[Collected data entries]

** Begin **

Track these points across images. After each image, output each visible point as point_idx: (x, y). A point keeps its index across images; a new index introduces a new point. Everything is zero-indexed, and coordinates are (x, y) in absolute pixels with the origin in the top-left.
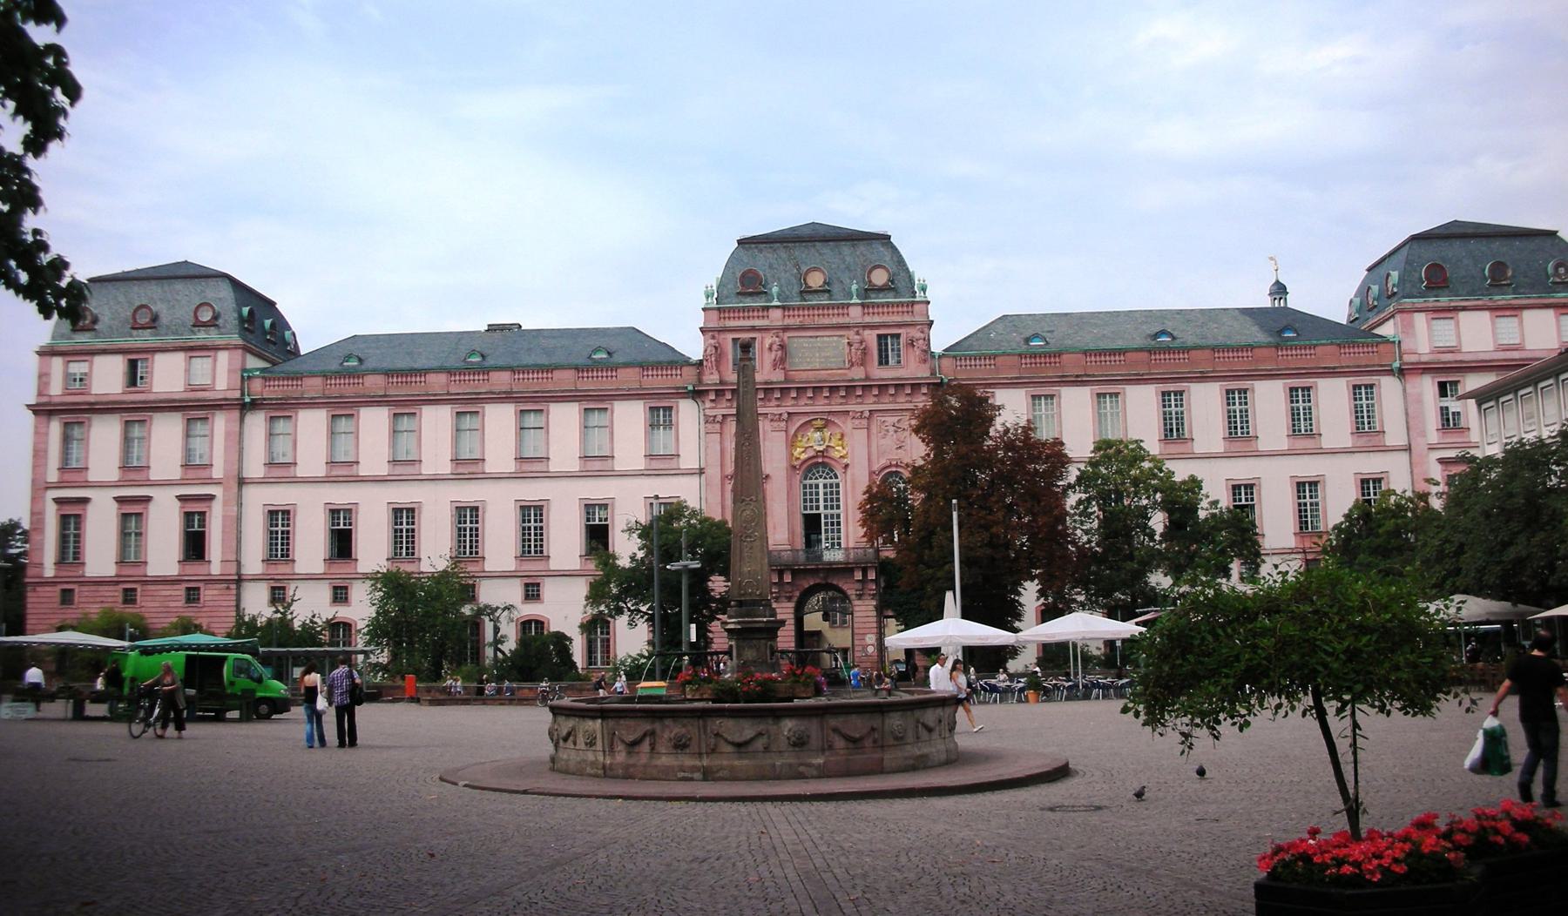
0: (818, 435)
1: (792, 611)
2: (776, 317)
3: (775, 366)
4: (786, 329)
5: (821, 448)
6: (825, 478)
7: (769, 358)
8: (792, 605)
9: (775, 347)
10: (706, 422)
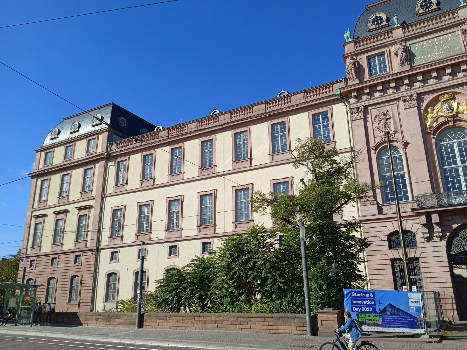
0: (445, 107)
1: (444, 248)
2: (398, 33)
3: (402, 65)
4: (406, 40)
5: (451, 114)
6: (458, 138)
7: (396, 61)
8: (444, 243)
9: (400, 52)
10: (352, 113)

** End **

Copy every line of the records above word for word, and leave the pictures out.

Track these points across images. After each image, output each visible point as point_idx: (x, y). A point keeps its index across images; a new index introduces a new point. Everything is zero-indexed, and coordinates are (x, y) in absolute pixels with the origin in the top-left.
0: (818, 435)
1: (792, 611)
2: (776, 317)
3: (775, 366)
4: (786, 329)
5: (821, 448)
6: (825, 478)
7: (769, 358)
8: (792, 605)
9: (775, 347)
10: (706, 422)
0: (445, 107)
1: (444, 248)
2: (398, 33)
3: (402, 65)
4: (406, 40)
5: (451, 114)
6: (458, 138)
7: (396, 61)
8: (444, 243)
9: (400, 52)
10: (352, 113)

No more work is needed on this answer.